**What the task asks:** Copy each line below containing "pentagon".

[Before-and-after coordinate records]
______________________________

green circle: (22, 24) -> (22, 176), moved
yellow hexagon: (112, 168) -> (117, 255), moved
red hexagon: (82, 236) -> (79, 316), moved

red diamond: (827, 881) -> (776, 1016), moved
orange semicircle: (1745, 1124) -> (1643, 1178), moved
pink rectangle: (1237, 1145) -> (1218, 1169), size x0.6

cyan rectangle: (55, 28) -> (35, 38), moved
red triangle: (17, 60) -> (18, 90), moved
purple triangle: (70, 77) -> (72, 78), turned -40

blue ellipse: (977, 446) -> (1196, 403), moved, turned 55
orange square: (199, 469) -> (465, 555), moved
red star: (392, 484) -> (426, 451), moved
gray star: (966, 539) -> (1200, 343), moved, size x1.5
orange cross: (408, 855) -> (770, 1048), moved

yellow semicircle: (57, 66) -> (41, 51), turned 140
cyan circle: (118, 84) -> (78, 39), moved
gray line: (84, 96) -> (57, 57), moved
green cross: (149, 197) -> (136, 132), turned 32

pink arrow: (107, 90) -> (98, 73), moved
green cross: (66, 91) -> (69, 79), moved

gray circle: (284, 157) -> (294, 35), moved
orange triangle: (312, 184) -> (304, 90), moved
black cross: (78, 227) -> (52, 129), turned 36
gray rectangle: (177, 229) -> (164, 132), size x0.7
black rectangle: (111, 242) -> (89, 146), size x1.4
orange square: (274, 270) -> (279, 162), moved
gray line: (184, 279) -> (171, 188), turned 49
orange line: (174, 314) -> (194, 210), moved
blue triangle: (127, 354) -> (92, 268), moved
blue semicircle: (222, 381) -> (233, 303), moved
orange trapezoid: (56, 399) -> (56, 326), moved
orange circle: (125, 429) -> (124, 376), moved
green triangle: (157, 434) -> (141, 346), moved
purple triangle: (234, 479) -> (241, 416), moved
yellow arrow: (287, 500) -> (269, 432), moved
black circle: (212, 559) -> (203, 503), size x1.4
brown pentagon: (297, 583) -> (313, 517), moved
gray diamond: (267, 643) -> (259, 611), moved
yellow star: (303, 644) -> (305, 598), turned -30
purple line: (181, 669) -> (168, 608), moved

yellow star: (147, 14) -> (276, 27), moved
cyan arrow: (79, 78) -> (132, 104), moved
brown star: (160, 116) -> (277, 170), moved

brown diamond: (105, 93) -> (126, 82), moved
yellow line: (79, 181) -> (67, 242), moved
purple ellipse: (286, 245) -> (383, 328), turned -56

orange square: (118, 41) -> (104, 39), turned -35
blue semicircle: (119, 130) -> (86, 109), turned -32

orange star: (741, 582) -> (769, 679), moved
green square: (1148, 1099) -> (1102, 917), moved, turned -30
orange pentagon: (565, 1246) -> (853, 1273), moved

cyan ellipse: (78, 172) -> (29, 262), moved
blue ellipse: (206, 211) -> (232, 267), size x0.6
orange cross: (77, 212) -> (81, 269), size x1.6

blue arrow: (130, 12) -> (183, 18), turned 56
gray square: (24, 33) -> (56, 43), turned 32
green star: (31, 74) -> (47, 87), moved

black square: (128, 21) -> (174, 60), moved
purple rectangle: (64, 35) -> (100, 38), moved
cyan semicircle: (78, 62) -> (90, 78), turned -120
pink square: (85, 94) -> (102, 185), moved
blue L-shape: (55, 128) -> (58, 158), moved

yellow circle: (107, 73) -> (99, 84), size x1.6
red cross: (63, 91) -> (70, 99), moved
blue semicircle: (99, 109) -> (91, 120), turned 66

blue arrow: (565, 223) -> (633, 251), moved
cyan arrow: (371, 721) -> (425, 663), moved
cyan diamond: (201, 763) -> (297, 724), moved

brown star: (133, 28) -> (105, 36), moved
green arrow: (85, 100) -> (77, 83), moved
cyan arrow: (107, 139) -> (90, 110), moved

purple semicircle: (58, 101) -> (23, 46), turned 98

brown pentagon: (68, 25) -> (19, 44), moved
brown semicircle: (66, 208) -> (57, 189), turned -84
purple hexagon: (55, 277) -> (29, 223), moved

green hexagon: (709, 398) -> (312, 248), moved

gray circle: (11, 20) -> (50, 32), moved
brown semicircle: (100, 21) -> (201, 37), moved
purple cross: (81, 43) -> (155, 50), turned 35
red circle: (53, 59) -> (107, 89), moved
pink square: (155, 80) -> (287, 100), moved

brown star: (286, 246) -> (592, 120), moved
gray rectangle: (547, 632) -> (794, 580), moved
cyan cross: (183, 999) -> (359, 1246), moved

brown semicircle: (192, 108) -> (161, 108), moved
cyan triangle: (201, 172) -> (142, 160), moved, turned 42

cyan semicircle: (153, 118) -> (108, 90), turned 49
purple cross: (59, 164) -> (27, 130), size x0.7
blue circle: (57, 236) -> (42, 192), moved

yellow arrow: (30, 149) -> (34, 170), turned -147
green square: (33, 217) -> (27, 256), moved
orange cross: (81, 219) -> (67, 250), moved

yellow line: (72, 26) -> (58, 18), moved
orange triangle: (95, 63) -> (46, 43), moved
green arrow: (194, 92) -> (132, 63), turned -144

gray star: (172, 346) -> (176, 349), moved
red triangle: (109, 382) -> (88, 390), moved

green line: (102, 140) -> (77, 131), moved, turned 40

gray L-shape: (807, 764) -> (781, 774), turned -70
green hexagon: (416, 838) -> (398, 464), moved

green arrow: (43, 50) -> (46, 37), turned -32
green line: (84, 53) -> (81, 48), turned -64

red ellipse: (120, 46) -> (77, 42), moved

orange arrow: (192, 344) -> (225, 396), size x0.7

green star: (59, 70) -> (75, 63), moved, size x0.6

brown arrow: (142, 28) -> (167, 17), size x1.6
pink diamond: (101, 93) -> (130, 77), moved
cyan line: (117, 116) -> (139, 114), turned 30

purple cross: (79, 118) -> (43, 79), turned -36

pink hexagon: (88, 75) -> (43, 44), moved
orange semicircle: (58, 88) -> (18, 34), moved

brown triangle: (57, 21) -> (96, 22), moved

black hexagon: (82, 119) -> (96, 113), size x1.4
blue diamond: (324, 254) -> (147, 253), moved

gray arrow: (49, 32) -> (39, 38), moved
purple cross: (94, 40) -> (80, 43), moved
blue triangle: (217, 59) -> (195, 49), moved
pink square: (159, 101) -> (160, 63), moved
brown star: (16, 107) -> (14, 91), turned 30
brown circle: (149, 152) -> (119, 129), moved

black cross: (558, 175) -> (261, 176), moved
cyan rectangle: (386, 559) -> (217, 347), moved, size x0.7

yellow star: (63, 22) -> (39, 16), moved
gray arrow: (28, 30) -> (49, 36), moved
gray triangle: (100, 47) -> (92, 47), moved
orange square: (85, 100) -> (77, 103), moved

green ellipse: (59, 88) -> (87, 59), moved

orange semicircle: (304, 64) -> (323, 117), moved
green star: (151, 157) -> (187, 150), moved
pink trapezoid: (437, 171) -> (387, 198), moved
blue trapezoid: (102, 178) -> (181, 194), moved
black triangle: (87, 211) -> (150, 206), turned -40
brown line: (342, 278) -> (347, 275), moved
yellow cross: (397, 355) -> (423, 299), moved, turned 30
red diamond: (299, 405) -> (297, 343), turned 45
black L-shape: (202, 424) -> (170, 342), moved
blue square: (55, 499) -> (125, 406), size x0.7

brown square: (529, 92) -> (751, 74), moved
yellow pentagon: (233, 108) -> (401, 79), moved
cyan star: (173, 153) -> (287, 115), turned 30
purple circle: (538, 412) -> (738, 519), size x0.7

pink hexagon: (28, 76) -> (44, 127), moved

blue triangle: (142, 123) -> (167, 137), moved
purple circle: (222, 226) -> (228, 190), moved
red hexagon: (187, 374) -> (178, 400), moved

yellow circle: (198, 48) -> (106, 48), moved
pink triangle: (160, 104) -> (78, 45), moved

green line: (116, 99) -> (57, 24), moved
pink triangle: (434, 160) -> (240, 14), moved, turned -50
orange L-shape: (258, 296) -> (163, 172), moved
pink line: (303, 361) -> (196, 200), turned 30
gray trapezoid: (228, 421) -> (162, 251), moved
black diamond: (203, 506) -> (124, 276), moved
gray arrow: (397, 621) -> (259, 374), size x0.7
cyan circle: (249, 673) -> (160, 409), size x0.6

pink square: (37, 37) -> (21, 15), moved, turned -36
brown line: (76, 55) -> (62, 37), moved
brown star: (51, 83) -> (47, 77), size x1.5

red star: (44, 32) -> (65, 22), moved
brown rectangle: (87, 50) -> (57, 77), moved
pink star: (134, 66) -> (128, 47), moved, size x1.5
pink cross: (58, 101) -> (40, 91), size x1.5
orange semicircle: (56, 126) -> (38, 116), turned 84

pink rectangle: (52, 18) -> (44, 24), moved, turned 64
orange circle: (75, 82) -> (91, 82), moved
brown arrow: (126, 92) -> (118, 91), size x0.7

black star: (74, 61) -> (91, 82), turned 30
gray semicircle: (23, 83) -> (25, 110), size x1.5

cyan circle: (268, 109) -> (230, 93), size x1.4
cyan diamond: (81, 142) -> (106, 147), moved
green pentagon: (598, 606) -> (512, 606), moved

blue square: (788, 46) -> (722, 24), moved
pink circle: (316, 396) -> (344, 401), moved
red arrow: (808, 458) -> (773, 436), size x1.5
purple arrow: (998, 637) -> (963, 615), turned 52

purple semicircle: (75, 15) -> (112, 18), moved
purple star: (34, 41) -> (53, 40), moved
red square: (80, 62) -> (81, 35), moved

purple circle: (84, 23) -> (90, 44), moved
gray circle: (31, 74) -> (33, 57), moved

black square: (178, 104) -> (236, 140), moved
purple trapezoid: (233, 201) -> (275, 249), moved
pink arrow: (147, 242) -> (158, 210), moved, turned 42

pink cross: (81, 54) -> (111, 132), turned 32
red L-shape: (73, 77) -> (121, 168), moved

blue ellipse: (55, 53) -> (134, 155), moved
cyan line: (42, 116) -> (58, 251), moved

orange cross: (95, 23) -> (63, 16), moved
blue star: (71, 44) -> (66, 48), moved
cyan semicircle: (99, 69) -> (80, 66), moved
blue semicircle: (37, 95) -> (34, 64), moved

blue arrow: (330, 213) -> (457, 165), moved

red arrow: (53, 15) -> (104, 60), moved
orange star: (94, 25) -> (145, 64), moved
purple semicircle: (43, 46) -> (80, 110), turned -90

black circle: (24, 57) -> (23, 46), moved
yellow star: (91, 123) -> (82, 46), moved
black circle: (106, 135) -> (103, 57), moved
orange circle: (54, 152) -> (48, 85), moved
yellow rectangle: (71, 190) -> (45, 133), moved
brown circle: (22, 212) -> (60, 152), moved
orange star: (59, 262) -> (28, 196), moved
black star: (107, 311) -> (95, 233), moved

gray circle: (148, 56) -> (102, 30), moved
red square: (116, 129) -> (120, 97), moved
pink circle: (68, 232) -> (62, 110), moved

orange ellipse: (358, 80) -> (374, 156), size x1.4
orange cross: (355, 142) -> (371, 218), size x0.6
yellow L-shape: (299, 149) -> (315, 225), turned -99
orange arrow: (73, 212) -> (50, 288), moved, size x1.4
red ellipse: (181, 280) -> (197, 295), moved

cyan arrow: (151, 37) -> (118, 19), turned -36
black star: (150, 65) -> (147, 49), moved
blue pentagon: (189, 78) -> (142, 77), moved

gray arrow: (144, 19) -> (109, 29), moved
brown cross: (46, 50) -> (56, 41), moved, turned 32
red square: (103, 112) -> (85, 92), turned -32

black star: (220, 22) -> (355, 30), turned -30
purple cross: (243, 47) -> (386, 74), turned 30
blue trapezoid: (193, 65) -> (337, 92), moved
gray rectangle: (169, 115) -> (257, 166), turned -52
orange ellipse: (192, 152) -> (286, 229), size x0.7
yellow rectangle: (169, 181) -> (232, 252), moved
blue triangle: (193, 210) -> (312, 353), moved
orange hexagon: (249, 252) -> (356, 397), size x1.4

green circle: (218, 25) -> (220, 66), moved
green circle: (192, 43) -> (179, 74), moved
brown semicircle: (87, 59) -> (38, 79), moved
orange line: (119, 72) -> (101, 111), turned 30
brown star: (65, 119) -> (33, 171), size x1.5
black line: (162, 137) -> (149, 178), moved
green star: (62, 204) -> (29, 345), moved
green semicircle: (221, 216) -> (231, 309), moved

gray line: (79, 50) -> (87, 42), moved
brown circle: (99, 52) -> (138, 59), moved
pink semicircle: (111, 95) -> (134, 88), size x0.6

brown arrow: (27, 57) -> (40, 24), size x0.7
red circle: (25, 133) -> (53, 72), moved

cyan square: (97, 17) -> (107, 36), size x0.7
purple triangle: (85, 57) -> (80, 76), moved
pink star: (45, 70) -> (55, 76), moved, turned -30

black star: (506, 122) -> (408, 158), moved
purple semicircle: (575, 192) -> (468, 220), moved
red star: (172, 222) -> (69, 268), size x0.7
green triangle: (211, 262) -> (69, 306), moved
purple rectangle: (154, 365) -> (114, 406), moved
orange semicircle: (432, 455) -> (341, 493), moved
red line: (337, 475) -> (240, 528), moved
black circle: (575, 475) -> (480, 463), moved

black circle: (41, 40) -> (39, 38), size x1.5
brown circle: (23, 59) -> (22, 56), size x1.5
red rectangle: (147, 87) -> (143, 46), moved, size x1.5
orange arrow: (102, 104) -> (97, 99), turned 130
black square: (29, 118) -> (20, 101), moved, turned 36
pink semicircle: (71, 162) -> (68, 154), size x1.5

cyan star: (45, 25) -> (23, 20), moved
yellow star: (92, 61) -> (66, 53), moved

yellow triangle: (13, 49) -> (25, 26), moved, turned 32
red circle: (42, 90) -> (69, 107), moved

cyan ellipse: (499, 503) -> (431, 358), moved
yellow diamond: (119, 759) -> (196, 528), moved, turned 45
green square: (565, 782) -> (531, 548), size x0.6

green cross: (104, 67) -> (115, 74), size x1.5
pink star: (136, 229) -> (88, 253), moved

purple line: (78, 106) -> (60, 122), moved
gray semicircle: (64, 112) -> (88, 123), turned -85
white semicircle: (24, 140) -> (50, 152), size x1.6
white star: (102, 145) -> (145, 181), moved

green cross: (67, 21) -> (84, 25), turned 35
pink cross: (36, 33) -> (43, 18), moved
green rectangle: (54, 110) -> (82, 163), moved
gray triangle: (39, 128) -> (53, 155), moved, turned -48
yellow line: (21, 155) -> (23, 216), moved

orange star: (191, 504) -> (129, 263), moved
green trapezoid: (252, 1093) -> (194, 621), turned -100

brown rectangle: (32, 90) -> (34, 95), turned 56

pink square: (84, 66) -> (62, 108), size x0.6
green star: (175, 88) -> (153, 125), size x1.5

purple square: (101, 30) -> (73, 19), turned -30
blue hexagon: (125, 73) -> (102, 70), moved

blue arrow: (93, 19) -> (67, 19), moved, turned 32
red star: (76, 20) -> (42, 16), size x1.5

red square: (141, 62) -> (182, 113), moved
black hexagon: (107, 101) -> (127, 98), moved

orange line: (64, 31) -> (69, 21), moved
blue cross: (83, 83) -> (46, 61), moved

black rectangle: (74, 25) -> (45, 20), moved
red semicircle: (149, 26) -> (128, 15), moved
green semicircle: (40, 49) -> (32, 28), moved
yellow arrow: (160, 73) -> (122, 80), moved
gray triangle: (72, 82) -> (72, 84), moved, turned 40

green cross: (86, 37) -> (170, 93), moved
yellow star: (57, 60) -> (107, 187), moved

______________________________

**Expected output:**
brown pentagon: (297, 583) -> (313, 517), moved
orange pentagon: (565, 1246) -> (853, 1273), moved
brown pentagon: (68, 25) -> (19, 44), moved
yellow pentagon: (233, 108) -> (401, 79), moved
green pentagon: (598, 606) -> (512, 606), moved
blue pentagon: (189, 78) -> (142, 77), moved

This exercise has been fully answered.